> _Task statement_
Where does the string "insert" appear in the material? Copy each line that holds it.

> _Data shown_
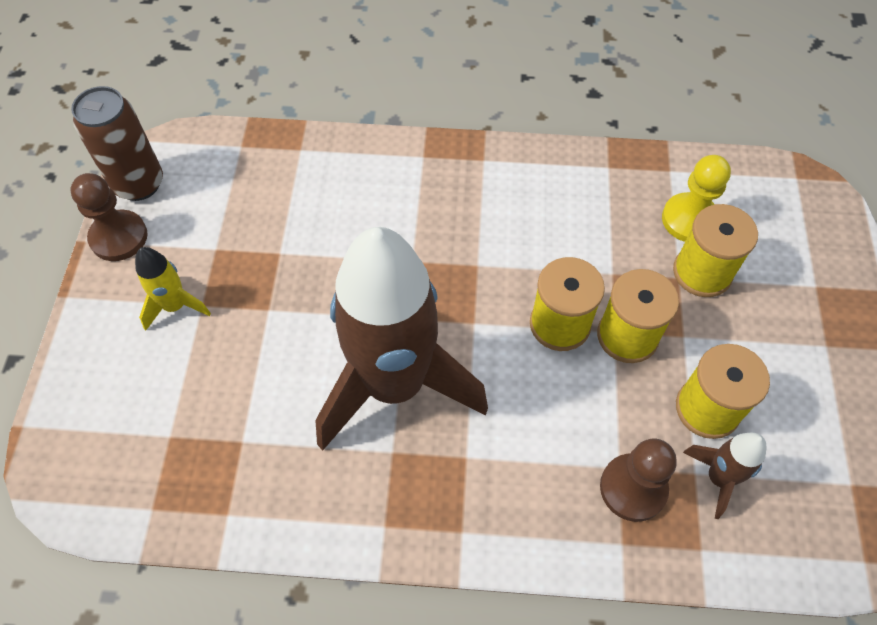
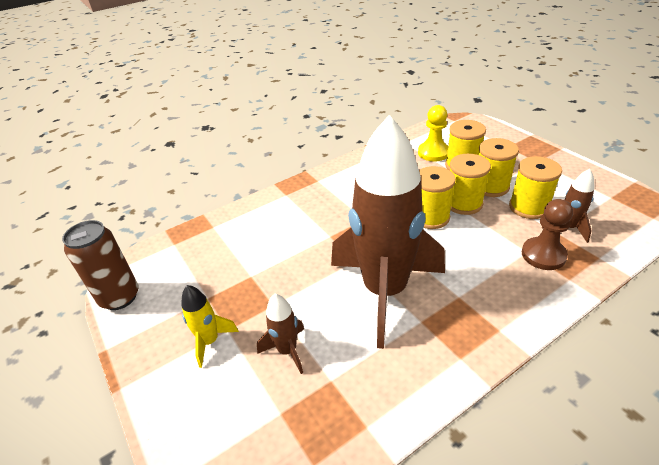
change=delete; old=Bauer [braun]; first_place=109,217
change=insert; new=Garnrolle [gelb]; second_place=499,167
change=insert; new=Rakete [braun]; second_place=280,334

> _Solution to this task_
change=insert; new=Garnrolle [gelb]; second_place=499,167
change=insert; new=Rakete [braun]; second_place=280,334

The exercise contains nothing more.